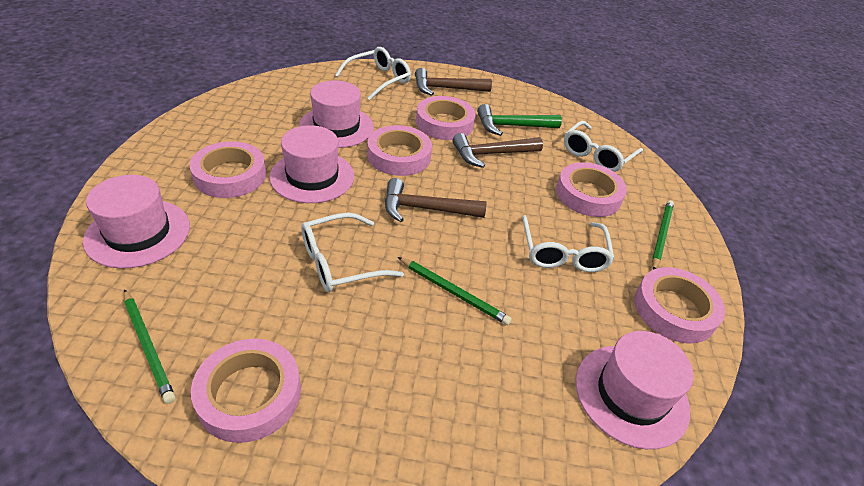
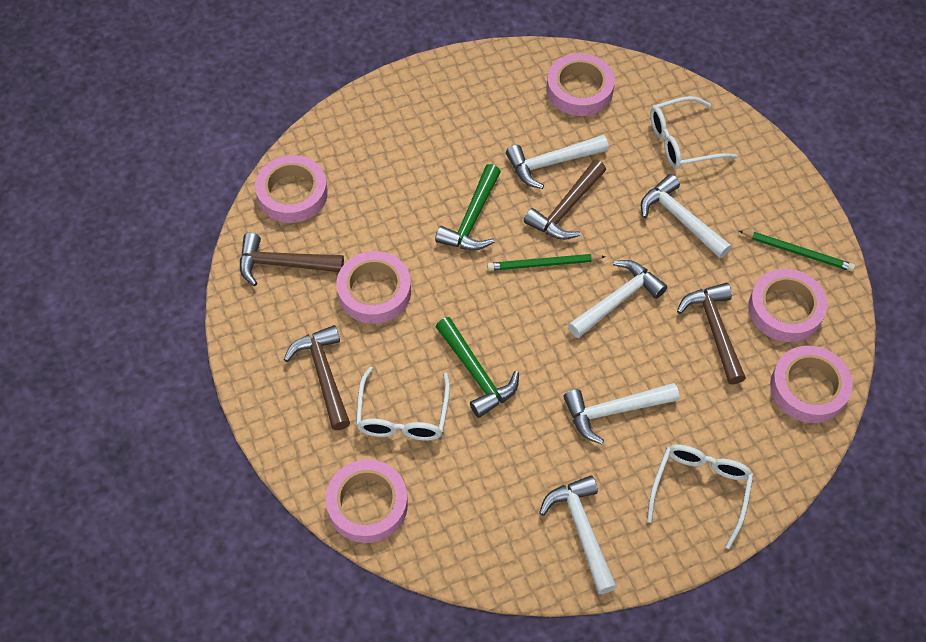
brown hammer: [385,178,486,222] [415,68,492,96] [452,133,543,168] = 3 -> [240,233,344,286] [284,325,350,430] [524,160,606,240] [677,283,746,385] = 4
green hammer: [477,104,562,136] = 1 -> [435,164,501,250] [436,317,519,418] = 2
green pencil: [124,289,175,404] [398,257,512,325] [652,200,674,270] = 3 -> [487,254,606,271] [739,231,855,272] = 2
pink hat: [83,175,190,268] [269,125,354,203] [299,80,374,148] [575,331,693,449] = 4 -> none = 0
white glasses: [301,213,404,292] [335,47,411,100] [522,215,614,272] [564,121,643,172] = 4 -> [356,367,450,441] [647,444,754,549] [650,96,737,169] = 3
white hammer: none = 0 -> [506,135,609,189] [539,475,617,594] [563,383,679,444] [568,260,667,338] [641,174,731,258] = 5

========================

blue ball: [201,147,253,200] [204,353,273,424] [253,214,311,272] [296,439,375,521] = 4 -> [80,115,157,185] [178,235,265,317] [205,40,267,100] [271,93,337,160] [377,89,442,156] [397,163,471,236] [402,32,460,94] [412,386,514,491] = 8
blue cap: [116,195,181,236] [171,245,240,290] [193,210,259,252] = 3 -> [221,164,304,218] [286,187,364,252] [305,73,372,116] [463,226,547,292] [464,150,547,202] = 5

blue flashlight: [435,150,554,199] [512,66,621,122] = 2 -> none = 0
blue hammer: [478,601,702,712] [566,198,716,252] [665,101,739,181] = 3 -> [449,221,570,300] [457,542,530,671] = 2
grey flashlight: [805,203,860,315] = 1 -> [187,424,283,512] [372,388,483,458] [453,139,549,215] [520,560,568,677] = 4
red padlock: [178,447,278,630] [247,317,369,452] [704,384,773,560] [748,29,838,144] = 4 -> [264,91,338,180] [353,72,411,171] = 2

========================

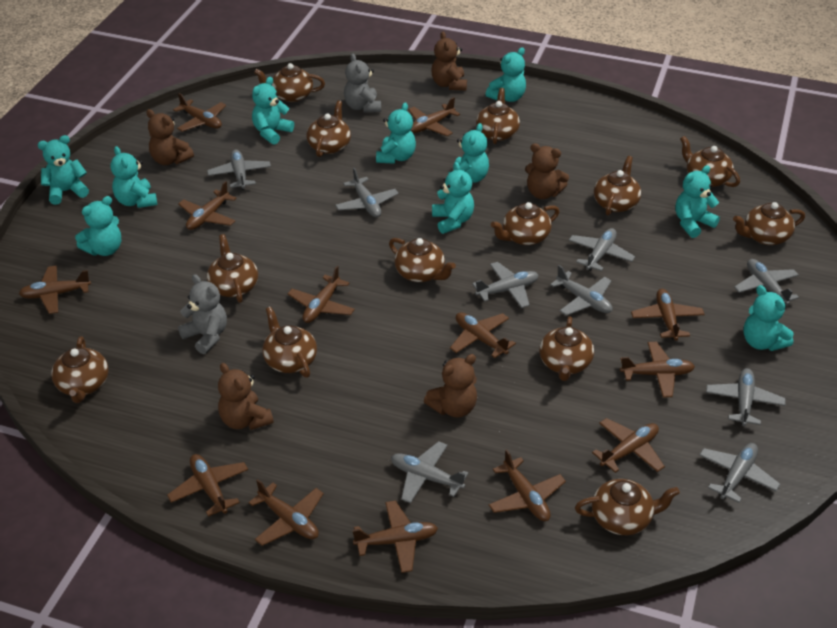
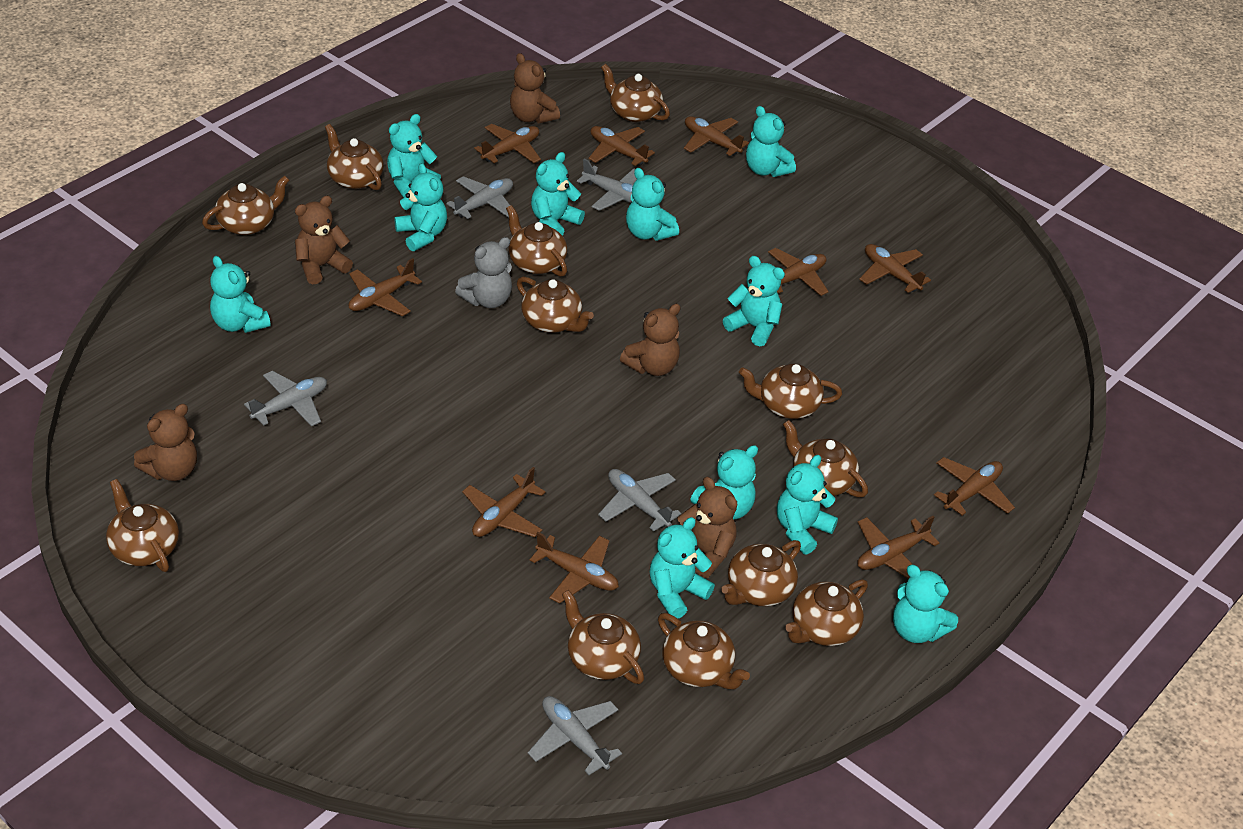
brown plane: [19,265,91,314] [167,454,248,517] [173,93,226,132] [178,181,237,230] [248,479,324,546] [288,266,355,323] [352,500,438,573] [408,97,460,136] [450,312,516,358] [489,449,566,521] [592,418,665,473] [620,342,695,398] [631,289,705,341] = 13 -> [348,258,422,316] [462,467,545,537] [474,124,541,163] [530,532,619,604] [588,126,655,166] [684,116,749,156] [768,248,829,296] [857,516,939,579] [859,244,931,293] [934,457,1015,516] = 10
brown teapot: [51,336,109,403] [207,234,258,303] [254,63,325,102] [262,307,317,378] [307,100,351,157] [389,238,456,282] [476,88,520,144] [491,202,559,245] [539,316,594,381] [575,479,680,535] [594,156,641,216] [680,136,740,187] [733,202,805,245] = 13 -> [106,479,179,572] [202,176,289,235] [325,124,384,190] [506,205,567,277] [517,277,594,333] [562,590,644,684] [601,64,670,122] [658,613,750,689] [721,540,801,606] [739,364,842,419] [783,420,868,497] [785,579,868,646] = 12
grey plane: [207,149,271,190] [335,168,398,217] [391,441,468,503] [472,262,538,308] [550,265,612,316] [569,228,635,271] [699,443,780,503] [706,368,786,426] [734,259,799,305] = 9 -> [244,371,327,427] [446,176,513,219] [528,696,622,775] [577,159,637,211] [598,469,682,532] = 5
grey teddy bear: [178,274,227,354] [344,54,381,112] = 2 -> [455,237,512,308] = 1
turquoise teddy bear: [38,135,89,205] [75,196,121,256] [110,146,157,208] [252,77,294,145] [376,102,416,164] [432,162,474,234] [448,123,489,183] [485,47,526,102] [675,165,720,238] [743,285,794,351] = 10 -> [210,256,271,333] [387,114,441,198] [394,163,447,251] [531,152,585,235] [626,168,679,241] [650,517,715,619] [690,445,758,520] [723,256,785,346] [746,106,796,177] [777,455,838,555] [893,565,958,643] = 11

========================

Task to carry out =
From the material above, copy every line that has the word "green" in it.

Answer section =
green hammer: [477,104,562,136] = 1 -> [435,164,501,250] [436,317,519,418] = 2
green pencil: [124,289,175,404] [398,257,512,325] [652,200,674,270] = 3 -> [487,254,606,271] [739,231,855,272] = 2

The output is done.